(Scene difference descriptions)
++++
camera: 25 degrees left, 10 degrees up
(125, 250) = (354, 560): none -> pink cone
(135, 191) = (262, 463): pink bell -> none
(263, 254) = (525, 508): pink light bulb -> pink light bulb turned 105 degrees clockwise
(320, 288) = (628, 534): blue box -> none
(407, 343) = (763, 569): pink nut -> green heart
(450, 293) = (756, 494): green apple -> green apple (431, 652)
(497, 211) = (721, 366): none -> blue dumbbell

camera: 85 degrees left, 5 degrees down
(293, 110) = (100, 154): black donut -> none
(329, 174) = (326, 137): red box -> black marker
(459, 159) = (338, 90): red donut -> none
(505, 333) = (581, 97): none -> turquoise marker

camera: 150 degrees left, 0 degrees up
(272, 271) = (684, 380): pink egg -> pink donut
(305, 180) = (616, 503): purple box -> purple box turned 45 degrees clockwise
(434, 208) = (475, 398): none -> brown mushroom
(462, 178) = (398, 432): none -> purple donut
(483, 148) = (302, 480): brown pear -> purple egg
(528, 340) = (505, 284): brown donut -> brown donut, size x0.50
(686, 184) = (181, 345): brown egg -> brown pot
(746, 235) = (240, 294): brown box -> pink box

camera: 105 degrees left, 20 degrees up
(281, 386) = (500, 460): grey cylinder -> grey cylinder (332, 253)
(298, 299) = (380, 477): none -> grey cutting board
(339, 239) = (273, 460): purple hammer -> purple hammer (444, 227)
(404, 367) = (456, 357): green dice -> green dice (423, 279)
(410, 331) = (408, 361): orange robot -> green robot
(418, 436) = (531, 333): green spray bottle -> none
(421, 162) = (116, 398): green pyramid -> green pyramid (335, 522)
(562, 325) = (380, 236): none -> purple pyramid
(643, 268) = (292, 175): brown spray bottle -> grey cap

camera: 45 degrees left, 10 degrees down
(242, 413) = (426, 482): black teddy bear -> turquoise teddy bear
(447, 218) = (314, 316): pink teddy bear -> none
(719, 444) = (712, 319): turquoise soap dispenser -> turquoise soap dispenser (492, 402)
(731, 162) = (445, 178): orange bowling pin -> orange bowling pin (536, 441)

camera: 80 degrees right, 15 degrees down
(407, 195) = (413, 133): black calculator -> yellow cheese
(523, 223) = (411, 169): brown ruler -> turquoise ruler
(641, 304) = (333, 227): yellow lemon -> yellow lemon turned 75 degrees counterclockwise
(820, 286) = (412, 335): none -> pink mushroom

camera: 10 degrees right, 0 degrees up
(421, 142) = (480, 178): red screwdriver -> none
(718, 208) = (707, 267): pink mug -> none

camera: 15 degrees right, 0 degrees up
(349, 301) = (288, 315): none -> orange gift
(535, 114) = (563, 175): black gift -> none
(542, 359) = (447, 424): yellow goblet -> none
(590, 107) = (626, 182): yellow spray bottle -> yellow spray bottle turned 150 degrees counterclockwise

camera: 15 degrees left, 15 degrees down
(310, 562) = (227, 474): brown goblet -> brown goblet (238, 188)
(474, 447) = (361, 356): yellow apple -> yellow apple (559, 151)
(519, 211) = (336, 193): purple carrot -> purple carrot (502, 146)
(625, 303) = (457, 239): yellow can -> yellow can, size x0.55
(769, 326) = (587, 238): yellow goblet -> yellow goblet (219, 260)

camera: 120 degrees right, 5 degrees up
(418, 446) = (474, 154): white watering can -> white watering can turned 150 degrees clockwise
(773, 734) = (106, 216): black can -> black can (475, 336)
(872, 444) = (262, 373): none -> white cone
++++
The lines above should be duplicated exactly.

▶ Task response
camera: 25 degrees left, 10 degrees up
(125, 250) = (354, 560): none -> pink cone
(135, 191) = (262, 463): pink bell -> none
(263, 254) = (525, 508): pink light bulb -> pink light bulb turned 105 degrees clockwise
(320, 288) = (628, 534): blue box -> none
(407, 343) = (763, 569): pink nut -> green heart
(450, 293) = (756, 494): green apple -> green apple (431, 652)
(497, 211) = (721, 366): none -> blue dumbbell

camera: 85 degrees left, 5 degrees down
(293, 110) = (100, 154): black donut -> none
(329, 174) = (326, 137): red box -> black marker
(459, 159) = (338, 90): red donut -> none
(505, 333) = (581, 97): none -> turquoise marker

camera: 150 degrees left, 0 degrees up
(272, 271) = (684, 380): pink egg -> pink donut
(305, 180) = (616, 503): purple box -> purple box turned 45 degrees clockwise
(434, 208) = (475, 398): none -> brown mushroom
(462, 178) = (398, 432): none -> purple donut
(483, 148) = (302, 480): brown pear -> purple egg
(528, 340) = (505, 284): brown donut -> brown donut, size x0.50
(686, 184) = (181, 345): brown egg -> brown pot
(746, 235) = (240, 294): brown box -> pink box

camera: 105 degrees left, 20 degrees up
(281, 386) = (500, 460): grey cylinder -> grey cylinder (332, 253)
(298, 299) = (380, 477): none -> grey cutting board
(339, 239) = (273, 460): purple hammer -> purple hammer (444, 227)
(404, 367) = (456, 357): green dice -> green dice (423, 279)
(410, 331) = (408, 361): orange robot -> green robot
(418, 436) = (531, 333): green spray bottle -> none
(421, 162) = (116, 398): green pyramid -> green pyramid (335, 522)
(562, 325) = (380, 236): none -> purple pyramid
(643, 268) = (292, 175): brown spray bottle -> grey cap

camera: 45 degrees left, 10 degrees down
(242, 413) = (426, 482): black teddy bear -> turquoise teddy bear
(447, 218) = (314, 316): pink teddy bear -> none
(719, 444) = (712, 319): turquoise soap dispenser -> turquoise soap dispenser (492, 402)
(731, 162) = (445, 178): orange bowling pin -> orange bowling pin (536, 441)

camera: 80 degrees right, 15 degrees down
(407, 195) = (413, 133): black calculator -> yellow cheese
(523, 223) = (411, 169): brown ruler -> turquoise ruler
(641, 304) = (333, 227): yellow lemon -> yellow lemon turned 75 degrees counterclockwise
(820, 286) = (412, 335): none -> pink mushroom

camera: 10 degrees right, 0 degrees up
(421, 142) = (480, 178): red screwdriver -> none
(718, 208) = (707, 267): pink mug -> none

camera: 15 degrees right, 0 degrees up
(349, 301) = (288, 315): none -> orange gift
(535, 114) = (563, 175): black gift -> none
(542, 359) = (447, 424): yellow goblet -> none
(590, 107) = (626, 182): yellow spray bottle -> yellow spray bottle turned 150 degrees counterclockwise

camera: 15 degrees left, 15 degrees down
(310, 562) = (227, 474): brown goblet -> brown goblet (238, 188)
(474, 447) = (361, 356): yellow apple -> yellow apple (559, 151)
(519, 211) = (336, 193): purple carrot -> purple carrot (502, 146)
(625, 303) = (457, 239): yellow can -> yellow can, size x0.55
(769, 326) = (587, 238): yellow goblet -> yellow goblet (219, 260)

camera: 120 degrees right, 5 degrees up
(418, 446) = (474, 154): white watering can -> white watering can turned 150 degrees clockwise
(773, 734) = (106, 216): black can -> black can (475, 336)
(872, 444) = (262, 373): none -> white cone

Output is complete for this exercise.